----- Data supplied

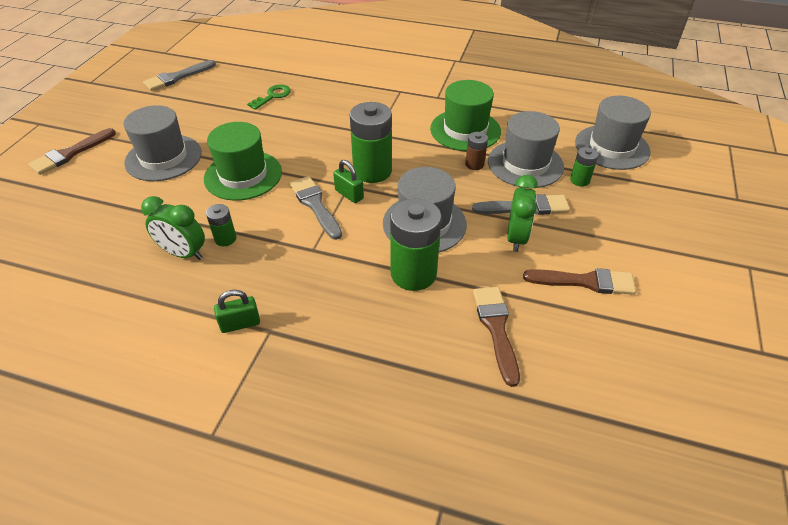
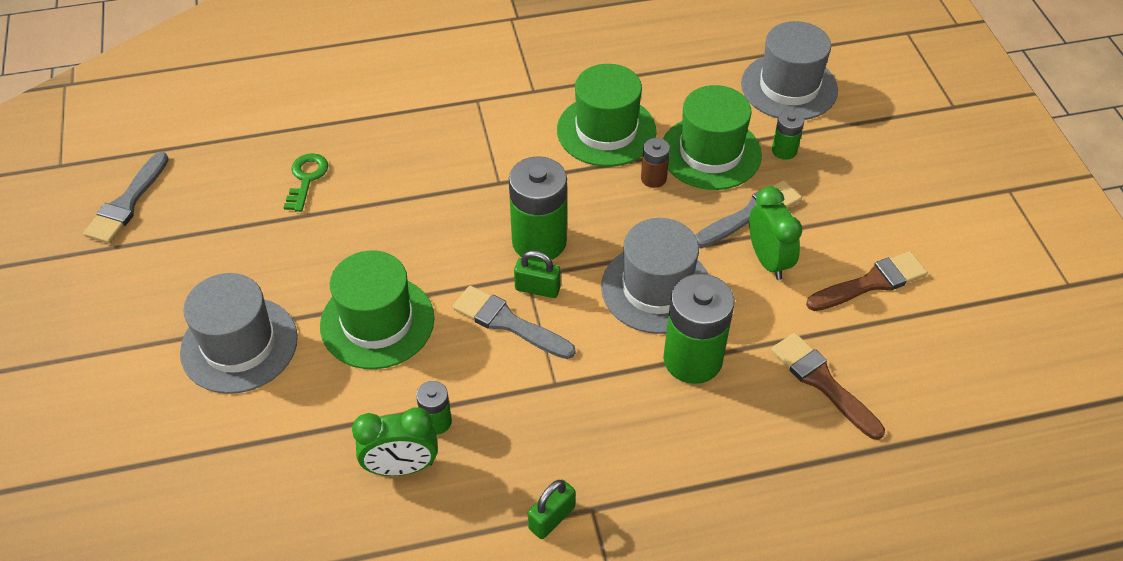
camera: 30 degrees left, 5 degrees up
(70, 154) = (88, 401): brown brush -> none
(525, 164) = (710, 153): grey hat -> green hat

----------
----- Data supplied

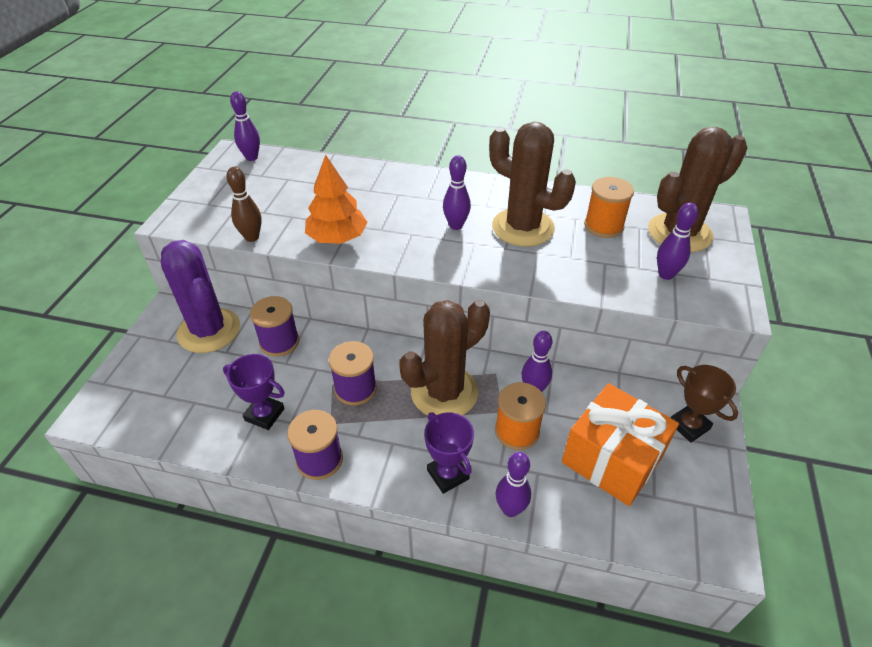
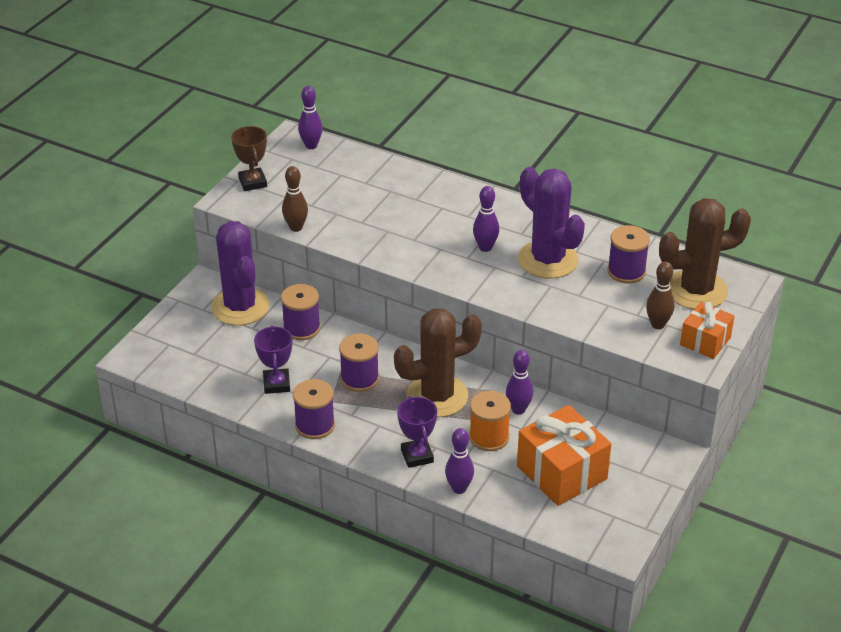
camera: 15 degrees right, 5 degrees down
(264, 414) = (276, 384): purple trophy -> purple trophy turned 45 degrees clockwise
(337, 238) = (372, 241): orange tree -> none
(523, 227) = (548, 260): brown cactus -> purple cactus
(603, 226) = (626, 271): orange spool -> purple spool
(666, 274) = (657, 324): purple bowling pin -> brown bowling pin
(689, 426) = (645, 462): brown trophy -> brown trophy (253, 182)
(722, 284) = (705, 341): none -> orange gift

----------

What to work on. Extract exactly and only the lines above from the line containing "(264, 414) = (276, 384): purple" through the line containing "(722, 284) = (705, 341): none -> orange gift", both end lines included.

Solution to the exercise.
(264, 414) = (276, 384): purple trophy -> purple trophy turned 45 degrees clockwise
(337, 238) = (372, 241): orange tree -> none
(523, 227) = (548, 260): brown cactus -> purple cactus
(603, 226) = (626, 271): orange spool -> purple spool
(666, 274) = (657, 324): purple bowling pin -> brown bowling pin
(689, 426) = (645, 462): brown trophy -> brown trophy (253, 182)
(722, 284) = (705, 341): none -> orange gift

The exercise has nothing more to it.